INSTRUCTIONS FOR THE TASK => Give the count of lines in the records below that contain "hexagon", and say nothing more.

Dataset entries =>
•••••

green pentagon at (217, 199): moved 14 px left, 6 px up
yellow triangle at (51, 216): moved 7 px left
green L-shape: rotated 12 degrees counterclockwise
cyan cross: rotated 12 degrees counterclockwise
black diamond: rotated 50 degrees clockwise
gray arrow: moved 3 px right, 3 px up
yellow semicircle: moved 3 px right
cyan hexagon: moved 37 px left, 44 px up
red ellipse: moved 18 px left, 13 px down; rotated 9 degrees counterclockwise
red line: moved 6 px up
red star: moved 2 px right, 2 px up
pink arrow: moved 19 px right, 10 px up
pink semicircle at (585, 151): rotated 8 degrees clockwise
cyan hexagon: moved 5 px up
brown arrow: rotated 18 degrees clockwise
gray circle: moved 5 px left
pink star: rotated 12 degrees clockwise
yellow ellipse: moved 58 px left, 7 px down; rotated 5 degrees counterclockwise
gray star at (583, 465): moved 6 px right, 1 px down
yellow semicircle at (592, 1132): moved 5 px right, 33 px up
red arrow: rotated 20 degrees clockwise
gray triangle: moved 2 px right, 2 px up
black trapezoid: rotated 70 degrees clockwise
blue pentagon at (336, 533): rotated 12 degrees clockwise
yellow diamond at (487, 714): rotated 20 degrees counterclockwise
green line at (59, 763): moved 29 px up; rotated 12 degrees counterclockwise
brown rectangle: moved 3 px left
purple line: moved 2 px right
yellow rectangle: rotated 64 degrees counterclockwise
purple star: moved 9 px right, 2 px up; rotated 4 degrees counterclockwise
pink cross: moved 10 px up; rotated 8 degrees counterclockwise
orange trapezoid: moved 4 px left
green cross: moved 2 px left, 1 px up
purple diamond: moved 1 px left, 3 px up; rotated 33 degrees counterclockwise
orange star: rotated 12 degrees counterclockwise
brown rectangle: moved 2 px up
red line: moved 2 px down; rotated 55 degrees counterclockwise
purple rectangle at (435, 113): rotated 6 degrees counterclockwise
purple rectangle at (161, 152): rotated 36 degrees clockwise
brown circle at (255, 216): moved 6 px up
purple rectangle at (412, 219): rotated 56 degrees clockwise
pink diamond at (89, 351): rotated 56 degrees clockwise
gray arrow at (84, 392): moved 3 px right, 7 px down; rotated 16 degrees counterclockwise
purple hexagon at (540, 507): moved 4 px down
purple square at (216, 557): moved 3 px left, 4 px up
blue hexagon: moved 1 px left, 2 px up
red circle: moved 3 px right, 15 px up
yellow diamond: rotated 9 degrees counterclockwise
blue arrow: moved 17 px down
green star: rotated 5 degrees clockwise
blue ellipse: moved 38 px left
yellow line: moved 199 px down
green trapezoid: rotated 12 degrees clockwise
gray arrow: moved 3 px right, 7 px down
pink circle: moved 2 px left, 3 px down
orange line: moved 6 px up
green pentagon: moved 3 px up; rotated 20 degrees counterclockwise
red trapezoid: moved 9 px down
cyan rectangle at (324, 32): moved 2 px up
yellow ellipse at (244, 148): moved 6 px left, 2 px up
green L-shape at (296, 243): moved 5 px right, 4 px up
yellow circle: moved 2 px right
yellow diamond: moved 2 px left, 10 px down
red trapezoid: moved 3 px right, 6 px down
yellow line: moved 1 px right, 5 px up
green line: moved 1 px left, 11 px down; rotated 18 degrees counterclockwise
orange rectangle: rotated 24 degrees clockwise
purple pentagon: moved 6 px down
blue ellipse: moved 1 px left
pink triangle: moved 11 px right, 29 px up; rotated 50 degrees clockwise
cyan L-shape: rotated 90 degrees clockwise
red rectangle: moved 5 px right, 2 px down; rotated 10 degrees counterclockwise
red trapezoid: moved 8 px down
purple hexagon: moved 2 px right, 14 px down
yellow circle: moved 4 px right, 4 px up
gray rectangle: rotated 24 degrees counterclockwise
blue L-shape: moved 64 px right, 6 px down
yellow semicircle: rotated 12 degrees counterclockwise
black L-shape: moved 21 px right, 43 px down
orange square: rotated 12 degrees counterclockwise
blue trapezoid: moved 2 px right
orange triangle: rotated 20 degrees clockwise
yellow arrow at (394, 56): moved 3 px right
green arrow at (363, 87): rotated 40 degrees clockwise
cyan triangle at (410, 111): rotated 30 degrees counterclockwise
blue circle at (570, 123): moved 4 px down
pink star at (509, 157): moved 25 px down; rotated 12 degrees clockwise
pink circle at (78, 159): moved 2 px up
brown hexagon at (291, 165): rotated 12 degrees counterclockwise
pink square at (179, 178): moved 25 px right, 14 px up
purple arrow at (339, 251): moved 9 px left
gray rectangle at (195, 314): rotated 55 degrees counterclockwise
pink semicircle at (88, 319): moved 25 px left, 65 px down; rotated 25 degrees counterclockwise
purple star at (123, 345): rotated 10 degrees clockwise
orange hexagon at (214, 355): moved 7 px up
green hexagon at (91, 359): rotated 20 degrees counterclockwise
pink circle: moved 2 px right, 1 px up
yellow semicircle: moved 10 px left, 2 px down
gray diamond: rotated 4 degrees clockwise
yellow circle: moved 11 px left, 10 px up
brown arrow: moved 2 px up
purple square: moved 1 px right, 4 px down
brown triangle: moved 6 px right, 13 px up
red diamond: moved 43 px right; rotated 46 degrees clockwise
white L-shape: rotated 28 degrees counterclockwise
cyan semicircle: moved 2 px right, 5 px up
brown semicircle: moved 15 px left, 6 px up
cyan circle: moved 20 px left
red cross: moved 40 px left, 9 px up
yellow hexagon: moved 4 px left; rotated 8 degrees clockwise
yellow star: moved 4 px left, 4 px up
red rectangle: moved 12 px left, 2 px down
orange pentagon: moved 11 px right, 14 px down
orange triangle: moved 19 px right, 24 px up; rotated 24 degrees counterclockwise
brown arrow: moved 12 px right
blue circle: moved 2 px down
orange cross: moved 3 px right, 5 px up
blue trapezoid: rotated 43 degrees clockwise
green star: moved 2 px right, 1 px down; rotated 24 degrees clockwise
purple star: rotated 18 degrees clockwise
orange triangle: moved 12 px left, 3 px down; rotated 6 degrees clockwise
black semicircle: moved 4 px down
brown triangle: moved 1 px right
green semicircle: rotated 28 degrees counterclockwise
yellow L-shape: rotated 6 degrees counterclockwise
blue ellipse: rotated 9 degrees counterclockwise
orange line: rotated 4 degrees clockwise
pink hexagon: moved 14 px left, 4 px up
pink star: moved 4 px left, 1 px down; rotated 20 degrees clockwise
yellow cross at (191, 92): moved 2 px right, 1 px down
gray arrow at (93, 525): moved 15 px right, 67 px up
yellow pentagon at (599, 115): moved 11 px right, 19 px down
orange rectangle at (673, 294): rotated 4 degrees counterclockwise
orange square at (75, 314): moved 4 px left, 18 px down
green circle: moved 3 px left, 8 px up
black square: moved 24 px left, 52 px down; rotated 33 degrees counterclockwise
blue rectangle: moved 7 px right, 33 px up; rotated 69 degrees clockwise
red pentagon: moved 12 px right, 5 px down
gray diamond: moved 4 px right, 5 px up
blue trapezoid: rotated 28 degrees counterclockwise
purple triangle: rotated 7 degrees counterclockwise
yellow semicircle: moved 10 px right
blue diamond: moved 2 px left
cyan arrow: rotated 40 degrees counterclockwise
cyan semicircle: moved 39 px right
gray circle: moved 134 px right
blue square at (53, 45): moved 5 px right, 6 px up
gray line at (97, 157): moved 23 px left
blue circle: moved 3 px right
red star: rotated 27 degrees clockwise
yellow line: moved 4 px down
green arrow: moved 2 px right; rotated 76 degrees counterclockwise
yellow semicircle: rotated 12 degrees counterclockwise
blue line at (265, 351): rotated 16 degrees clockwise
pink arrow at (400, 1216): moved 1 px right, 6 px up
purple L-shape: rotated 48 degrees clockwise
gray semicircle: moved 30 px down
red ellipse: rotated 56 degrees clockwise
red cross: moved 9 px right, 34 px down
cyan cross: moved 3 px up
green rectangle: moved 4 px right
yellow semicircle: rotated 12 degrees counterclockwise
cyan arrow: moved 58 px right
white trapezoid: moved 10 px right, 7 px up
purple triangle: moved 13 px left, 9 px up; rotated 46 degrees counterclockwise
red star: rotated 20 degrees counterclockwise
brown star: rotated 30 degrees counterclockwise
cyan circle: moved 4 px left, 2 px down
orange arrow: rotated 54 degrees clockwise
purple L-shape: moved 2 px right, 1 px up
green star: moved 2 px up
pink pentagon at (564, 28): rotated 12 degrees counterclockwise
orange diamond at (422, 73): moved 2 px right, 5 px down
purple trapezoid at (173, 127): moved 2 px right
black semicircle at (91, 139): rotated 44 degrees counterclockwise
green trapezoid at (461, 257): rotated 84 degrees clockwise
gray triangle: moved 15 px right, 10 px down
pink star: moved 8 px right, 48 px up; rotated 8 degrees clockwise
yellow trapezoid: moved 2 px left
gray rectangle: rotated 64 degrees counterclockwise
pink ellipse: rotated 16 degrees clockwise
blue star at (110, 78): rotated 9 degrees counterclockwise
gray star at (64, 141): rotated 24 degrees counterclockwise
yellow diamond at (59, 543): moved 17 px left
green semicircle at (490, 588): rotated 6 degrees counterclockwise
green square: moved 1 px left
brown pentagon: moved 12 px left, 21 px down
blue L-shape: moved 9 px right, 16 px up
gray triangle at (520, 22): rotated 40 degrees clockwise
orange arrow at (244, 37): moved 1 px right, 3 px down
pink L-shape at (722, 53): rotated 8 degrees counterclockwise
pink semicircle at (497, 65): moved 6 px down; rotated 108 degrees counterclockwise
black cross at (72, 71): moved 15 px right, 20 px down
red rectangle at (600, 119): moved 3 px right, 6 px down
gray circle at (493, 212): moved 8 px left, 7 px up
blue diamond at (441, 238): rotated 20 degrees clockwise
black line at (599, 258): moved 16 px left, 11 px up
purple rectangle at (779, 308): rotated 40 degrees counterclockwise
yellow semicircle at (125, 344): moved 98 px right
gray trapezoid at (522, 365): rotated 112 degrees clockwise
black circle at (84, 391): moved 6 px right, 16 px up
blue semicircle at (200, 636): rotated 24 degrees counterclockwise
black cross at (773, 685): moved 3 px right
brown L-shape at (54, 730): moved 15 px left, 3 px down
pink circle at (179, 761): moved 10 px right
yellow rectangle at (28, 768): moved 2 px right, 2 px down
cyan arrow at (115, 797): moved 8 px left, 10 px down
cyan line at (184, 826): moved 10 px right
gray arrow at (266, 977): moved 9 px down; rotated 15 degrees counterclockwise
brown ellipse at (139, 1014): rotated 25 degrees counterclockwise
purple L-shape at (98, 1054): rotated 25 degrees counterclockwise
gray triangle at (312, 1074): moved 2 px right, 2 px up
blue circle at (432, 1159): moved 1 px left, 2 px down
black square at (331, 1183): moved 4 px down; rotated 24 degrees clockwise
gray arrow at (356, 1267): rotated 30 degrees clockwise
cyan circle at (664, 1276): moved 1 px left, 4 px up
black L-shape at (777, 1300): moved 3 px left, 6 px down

•••••

COMPLETED EXERCISE => 10